Entries taken from a collection:
* start *

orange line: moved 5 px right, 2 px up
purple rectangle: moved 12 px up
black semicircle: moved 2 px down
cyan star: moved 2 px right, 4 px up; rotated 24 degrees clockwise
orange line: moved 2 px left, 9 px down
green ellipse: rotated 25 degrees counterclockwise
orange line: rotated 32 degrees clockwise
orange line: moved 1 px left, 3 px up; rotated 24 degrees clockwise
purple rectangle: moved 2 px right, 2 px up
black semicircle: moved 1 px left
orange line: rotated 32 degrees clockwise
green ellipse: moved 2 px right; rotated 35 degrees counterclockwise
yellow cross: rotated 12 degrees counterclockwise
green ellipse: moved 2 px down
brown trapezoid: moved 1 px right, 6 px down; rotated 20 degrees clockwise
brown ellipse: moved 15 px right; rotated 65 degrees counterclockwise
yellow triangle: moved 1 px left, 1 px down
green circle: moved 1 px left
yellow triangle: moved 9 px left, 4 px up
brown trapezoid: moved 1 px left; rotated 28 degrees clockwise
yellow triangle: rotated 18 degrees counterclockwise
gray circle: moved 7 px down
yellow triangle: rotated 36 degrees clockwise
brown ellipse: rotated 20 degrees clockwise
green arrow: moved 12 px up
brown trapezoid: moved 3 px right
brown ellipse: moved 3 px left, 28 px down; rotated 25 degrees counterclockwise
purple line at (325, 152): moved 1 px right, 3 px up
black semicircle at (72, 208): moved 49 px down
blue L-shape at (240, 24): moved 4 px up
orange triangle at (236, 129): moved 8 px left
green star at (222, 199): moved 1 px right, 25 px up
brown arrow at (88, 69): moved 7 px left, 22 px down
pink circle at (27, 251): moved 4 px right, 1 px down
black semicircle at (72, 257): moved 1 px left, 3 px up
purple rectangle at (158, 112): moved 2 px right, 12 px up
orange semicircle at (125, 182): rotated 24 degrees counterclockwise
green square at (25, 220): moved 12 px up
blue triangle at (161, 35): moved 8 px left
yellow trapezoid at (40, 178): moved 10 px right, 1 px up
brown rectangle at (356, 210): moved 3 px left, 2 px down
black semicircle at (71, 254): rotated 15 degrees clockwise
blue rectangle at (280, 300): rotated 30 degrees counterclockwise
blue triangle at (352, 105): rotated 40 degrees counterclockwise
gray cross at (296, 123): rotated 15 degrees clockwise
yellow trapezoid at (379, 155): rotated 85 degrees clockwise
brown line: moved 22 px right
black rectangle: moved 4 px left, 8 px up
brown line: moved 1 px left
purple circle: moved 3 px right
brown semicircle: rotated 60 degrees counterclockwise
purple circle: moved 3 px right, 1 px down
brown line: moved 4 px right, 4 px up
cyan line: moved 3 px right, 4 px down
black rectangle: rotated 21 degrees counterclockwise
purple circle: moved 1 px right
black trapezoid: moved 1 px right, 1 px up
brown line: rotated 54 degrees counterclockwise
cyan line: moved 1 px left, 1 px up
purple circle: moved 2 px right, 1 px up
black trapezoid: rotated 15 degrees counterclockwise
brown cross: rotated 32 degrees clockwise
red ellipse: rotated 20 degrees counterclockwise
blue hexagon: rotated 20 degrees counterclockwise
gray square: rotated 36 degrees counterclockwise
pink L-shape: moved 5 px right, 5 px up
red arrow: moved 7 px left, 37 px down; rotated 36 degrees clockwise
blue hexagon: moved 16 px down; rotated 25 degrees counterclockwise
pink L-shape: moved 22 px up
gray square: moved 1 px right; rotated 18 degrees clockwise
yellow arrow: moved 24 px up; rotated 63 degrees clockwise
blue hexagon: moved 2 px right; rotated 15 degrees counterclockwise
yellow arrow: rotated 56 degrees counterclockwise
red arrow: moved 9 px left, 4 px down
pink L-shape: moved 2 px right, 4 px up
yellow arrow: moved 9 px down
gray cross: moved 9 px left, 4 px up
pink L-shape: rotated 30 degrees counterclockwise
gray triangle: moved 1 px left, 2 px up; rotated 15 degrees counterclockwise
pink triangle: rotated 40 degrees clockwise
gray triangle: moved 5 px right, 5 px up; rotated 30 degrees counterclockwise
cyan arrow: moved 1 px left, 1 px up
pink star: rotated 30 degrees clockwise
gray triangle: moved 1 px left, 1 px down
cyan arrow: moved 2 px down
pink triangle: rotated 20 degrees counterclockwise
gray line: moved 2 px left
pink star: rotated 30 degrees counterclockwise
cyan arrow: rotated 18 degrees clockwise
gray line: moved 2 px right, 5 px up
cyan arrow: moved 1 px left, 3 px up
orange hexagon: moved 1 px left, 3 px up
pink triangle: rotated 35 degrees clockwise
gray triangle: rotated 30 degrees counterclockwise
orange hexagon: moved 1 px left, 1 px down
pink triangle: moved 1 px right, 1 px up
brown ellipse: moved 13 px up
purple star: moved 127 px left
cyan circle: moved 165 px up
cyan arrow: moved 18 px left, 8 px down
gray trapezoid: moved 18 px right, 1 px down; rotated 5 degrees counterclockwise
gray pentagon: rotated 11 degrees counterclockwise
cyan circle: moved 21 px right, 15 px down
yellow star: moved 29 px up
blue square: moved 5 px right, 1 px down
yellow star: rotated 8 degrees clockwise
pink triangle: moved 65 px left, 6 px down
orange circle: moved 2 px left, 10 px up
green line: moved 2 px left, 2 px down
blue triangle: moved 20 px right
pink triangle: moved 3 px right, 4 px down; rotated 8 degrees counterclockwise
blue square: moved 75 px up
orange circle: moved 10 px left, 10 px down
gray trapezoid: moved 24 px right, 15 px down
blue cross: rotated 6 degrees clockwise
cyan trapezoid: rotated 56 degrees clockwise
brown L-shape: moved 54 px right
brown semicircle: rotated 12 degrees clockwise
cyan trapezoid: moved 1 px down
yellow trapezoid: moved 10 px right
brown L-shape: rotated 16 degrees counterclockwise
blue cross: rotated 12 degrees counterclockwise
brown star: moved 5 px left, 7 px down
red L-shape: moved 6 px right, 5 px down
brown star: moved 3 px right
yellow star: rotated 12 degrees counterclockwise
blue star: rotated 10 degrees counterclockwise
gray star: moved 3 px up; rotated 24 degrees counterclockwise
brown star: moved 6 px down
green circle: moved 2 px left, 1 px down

* end *

▶ [Stated exercise]: Pull every line out of the listing above and copy each one word for word, in the same order.

▶ [Solution below]:
orange line: moved 5 px right, 2 px up
purple rectangle: moved 12 px up
black semicircle: moved 2 px down
cyan star: moved 2 px right, 4 px up; rotated 24 degrees clockwise
orange line: moved 2 px left, 9 px down
green ellipse: rotated 25 degrees counterclockwise
orange line: rotated 32 degrees clockwise
orange line: moved 1 px left, 3 px up; rotated 24 degrees clockwise
purple rectangle: moved 2 px right, 2 px up
black semicircle: moved 1 px left
orange line: rotated 32 degrees clockwise
green ellipse: moved 2 px right; rotated 35 degrees counterclockwise
yellow cross: rotated 12 degrees counterclockwise
green ellipse: moved 2 px down
brown trapezoid: moved 1 px right, 6 px down; rotated 20 degrees clockwise
brown ellipse: moved 15 px right; rotated 65 degrees counterclockwise
yellow triangle: moved 1 px left, 1 px down
green circle: moved 1 px left
yellow triangle: moved 9 px left, 4 px up
brown trapezoid: moved 1 px left; rotated 28 degrees clockwise
yellow triangle: rotated 18 degrees counterclockwise
gray circle: moved 7 px down
yellow triangle: rotated 36 degrees clockwise
brown ellipse: rotated 20 degrees clockwise
green arrow: moved 12 px up
brown trapezoid: moved 3 px right
brown ellipse: moved 3 px left, 28 px down; rotated 25 degrees counterclockwise
purple line at (325, 152): moved 1 px right, 3 px up
black semicircle at (72, 208): moved 49 px down
blue L-shape at (240, 24): moved 4 px up
orange triangle at (236, 129): moved 8 px left
green star at (222, 199): moved 1 px right, 25 px up
brown arrow at (88, 69): moved 7 px left, 22 px down
pink circle at (27, 251): moved 4 px right, 1 px down
black semicircle at (72, 257): moved 1 px left, 3 px up
purple rectangle at (158, 112): moved 2 px right, 12 px up
orange semicircle at (125, 182): rotated 24 degrees counterclockwise
green square at (25, 220): moved 12 px up
blue triangle at (161, 35): moved 8 px left
yellow trapezoid at (40, 178): moved 10 px right, 1 px up
brown rectangle at (356, 210): moved 3 px left, 2 px down
black semicircle at (71, 254): rotated 15 degrees clockwise
blue rectangle at (280, 300): rotated 30 degrees counterclockwise
blue triangle at (352, 105): rotated 40 degrees counterclockwise
gray cross at (296, 123): rotated 15 degrees clockwise
yellow trapezoid at (379, 155): rotated 85 degrees clockwise
brown line: moved 22 px right
black rectangle: moved 4 px left, 8 px up
brown line: moved 1 px left
purple circle: moved 3 px right
brown semicircle: rotated 60 degrees counterclockwise
purple circle: moved 3 px right, 1 px down
brown line: moved 4 px right, 4 px up
cyan line: moved 3 px right, 4 px down
black rectangle: rotated 21 degrees counterclockwise
purple circle: moved 1 px right
black trapezoid: moved 1 px right, 1 px up
brown line: rotated 54 degrees counterclockwise
cyan line: moved 1 px left, 1 px up
purple circle: moved 2 px right, 1 px up
black trapezoid: rotated 15 degrees counterclockwise
brown cross: rotated 32 degrees clockwise
red ellipse: rotated 20 degrees counterclockwise
blue hexagon: rotated 20 degrees counterclockwise
gray square: rotated 36 degrees counterclockwise
pink L-shape: moved 5 px right, 5 px up
red arrow: moved 7 px left, 37 px down; rotated 36 degrees clockwise
blue hexagon: moved 16 px down; rotated 25 degrees counterclockwise
pink L-shape: moved 22 px up
gray square: moved 1 px right; rotated 18 degrees clockwise
yellow arrow: moved 24 px up; rotated 63 degrees clockwise
blue hexagon: moved 2 px right; rotated 15 degrees counterclockwise
yellow arrow: rotated 56 degrees counterclockwise
red arrow: moved 9 px left, 4 px down
pink L-shape: moved 2 px right, 4 px up
yellow arrow: moved 9 px down
gray cross: moved 9 px left, 4 px up
pink L-shape: rotated 30 degrees counterclockwise
gray triangle: moved 1 px left, 2 px up; rotated 15 degrees counterclockwise
pink triangle: rotated 40 degrees clockwise
gray triangle: moved 5 px right, 5 px up; rotated 30 degrees counterclockwise
cyan arrow: moved 1 px left, 1 px up
pink star: rotated 30 degrees clockwise
gray triangle: moved 1 px left, 1 px down
cyan arrow: moved 2 px down
pink triangle: rotated 20 degrees counterclockwise
gray line: moved 2 px left
pink star: rotated 30 degrees counterclockwise
cyan arrow: rotated 18 degrees clockwise
gray line: moved 2 px right, 5 px up
cyan arrow: moved 1 px left, 3 px up
orange hexagon: moved 1 px left, 3 px up
pink triangle: rotated 35 degrees clockwise
gray triangle: rotated 30 degrees counterclockwise
orange hexagon: moved 1 px left, 1 px down
pink triangle: moved 1 px right, 1 px up
brown ellipse: moved 13 px up
purple star: moved 127 px left
cyan circle: moved 165 px up
cyan arrow: moved 18 px left, 8 px down
gray trapezoid: moved 18 px right, 1 px down; rotated 5 degrees counterclockwise
gray pentagon: rotated 11 degrees counterclockwise
cyan circle: moved 21 px right, 15 px down
yellow star: moved 29 px up
blue square: moved 5 px right, 1 px down
yellow star: rotated 8 degrees clockwise
pink triangle: moved 65 px left, 6 px down
orange circle: moved 2 px left, 10 px up
green line: moved 2 px left, 2 px down
blue triangle: moved 20 px right
pink triangle: moved 3 px right, 4 px down; rotated 8 degrees counterclockwise
blue square: moved 75 px up
orange circle: moved 10 px left, 10 px down
gray trapezoid: moved 24 px right, 15 px down
blue cross: rotated 6 degrees clockwise
cyan trapezoid: rotated 56 degrees clockwise
brown L-shape: moved 54 px right
brown semicircle: rotated 12 degrees clockwise
cyan trapezoid: moved 1 px down
yellow trapezoid: moved 10 px right
brown L-shape: rotated 16 degrees counterclockwise
blue cross: rotated 12 degrees counterclockwise
brown star: moved 5 px left, 7 px down
red L-shape: moved 6 px right, 5 px down
brown star: moved 3 px right
yellow star: rotated 12 degrees counterclockwise
blue star: rotated 10 degrees counterclockwise
gray star: moved 3 px up; rotated 24 degrees counterclockwise
brown star: moved 6 px down
green circle: moved 2 px left, 1 px down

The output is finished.